* _Exercise description_: The line containing "purple rocket: 9 -> 10" and every line after it to the end of the records: set those down exactly, without any pictures.

* _Entries supplied_:
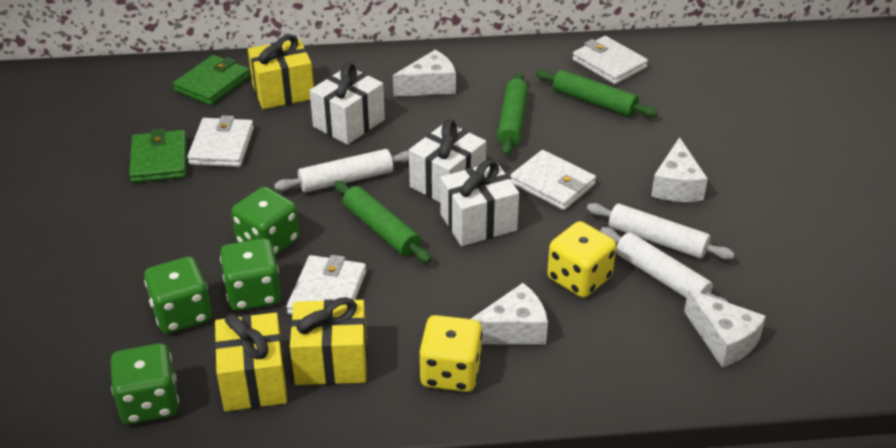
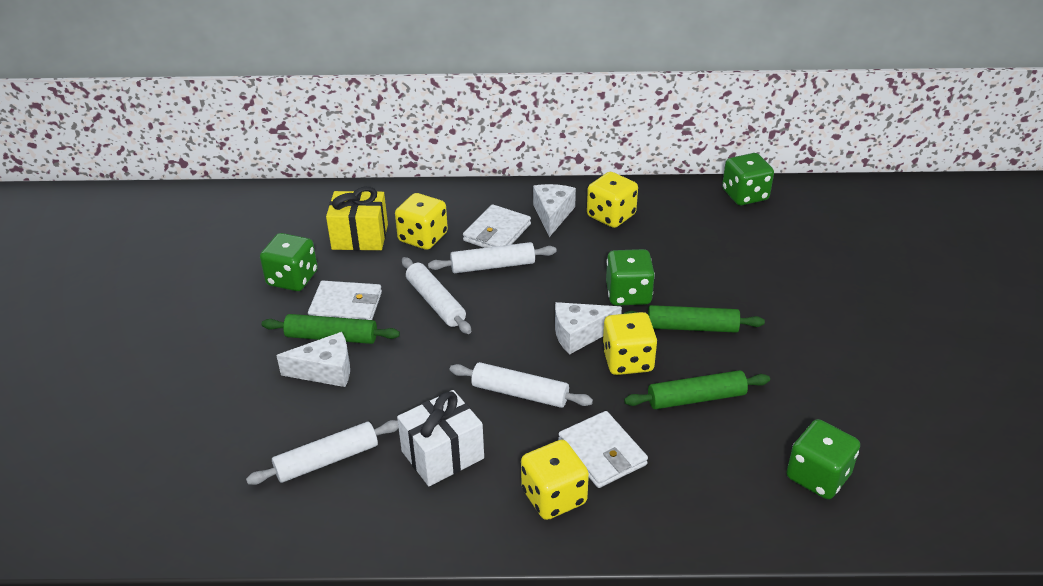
green wallet: 2 -> 0
white cheese: 4 -> 3
white gift: 3 -> 1
white rolling pin: 3 -> 4
white wallet: 4 -> 3
yellow dice: 2 -> 4
yellow gift: 3 -> 1

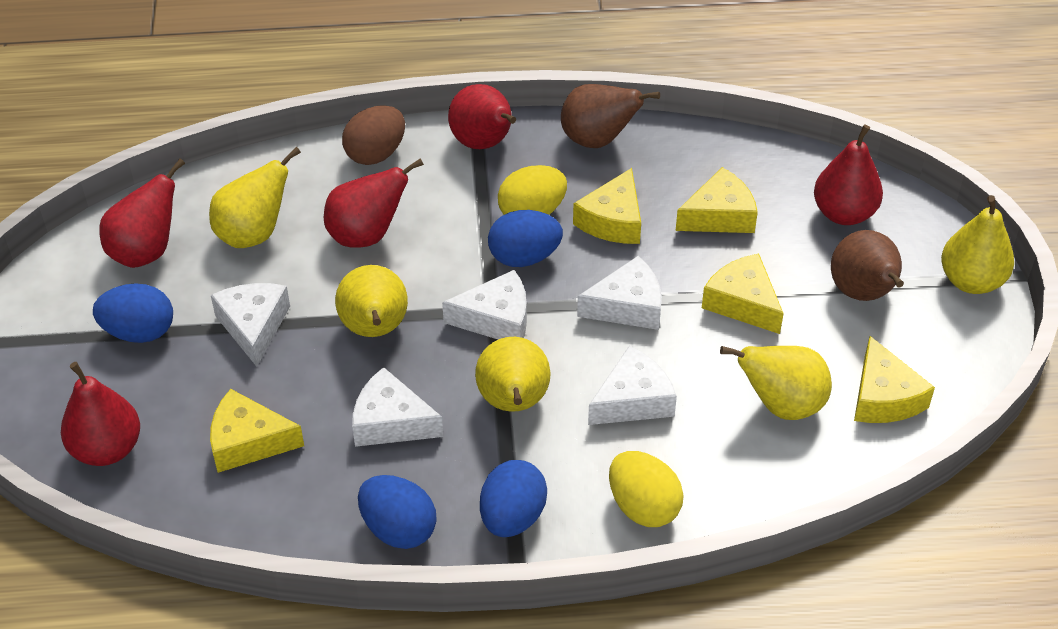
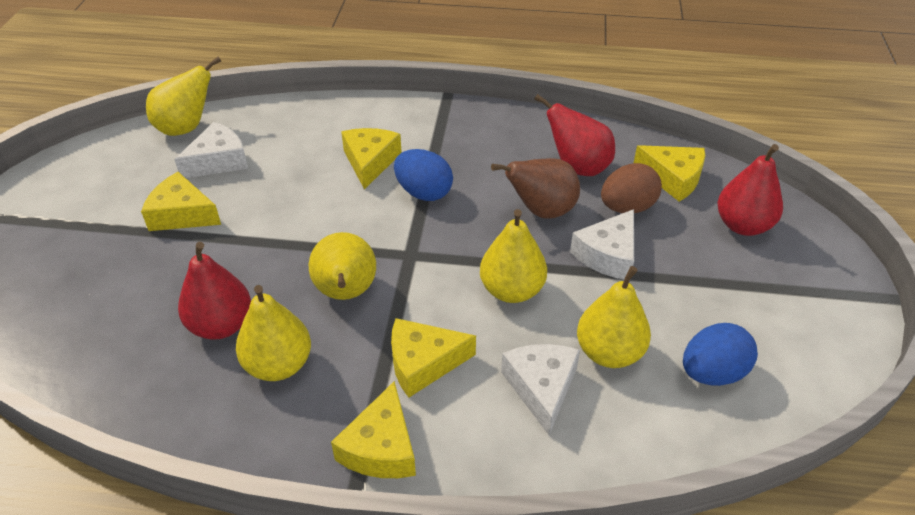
blue egg: 4 -> 2
brown pear: 2 -> 1
red pear: 5 -> 3
white cheese: 5 -> 3
yellow egg: 2 -> 0

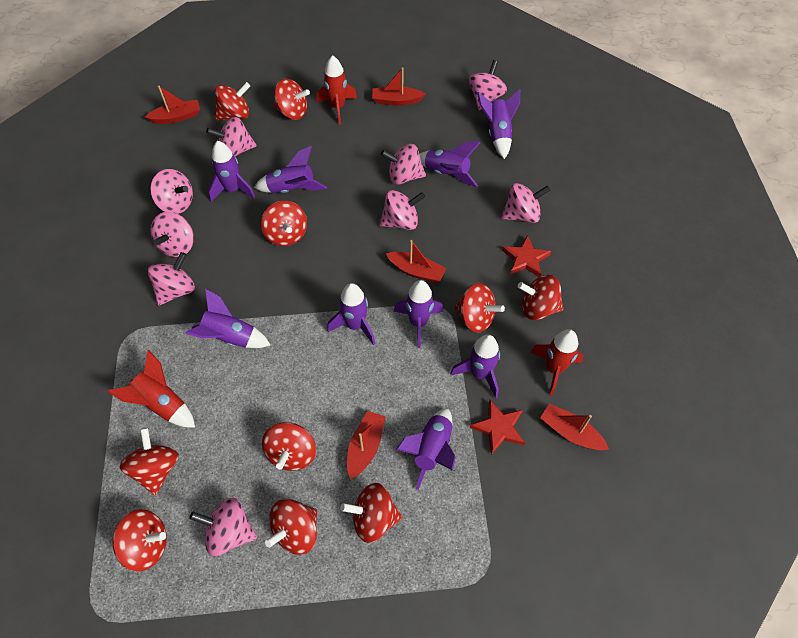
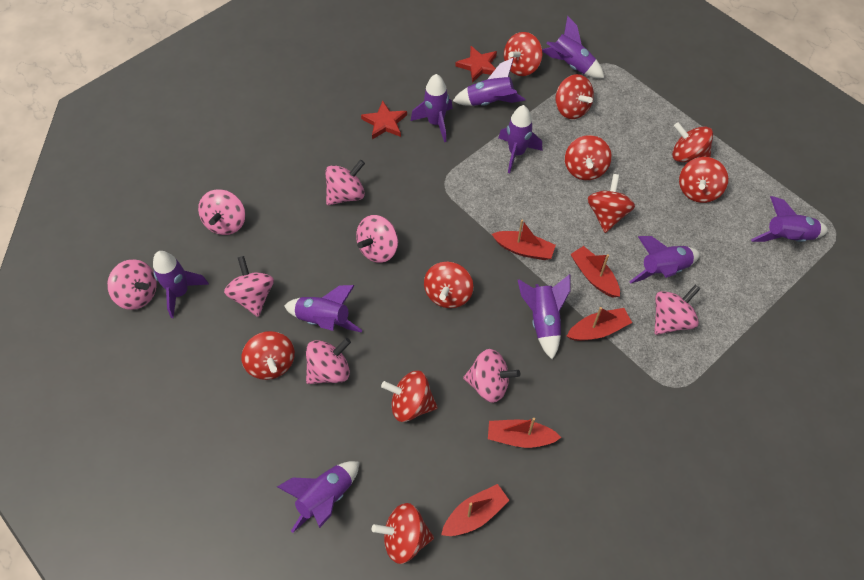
pink spinning top: 9 -> 8
purple rocket: 9 -> 10
red rocket: 3 -> 0

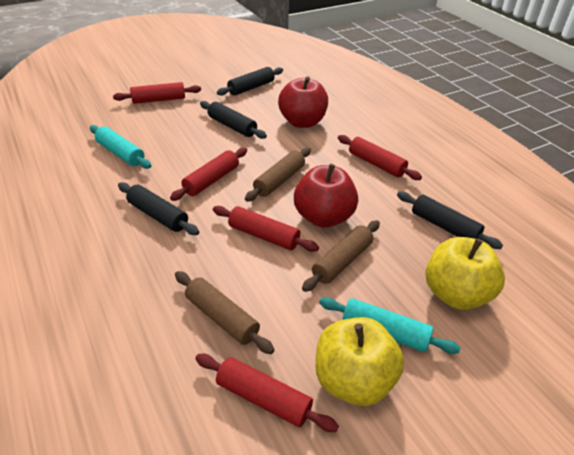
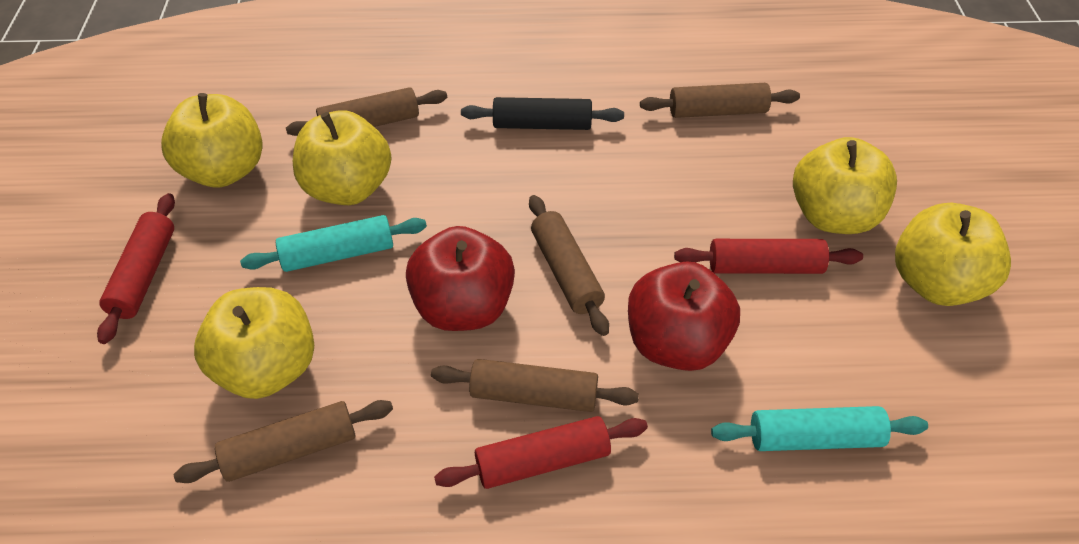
black rolling pin: 4 -> 1
brown rolling pin: 3 -> 5
red rolling pin: 5 -> 3
yellow apple: 2 -> 5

* _Output for this exercise_:
purple rocket: 9 -> 10
red rocket: 3 -> 0

black rolling pin: 4 -> 1
brown rolling pin: 3 -> 5
red rolling pin: 5 -> 3
yellow apple: 2 -> 5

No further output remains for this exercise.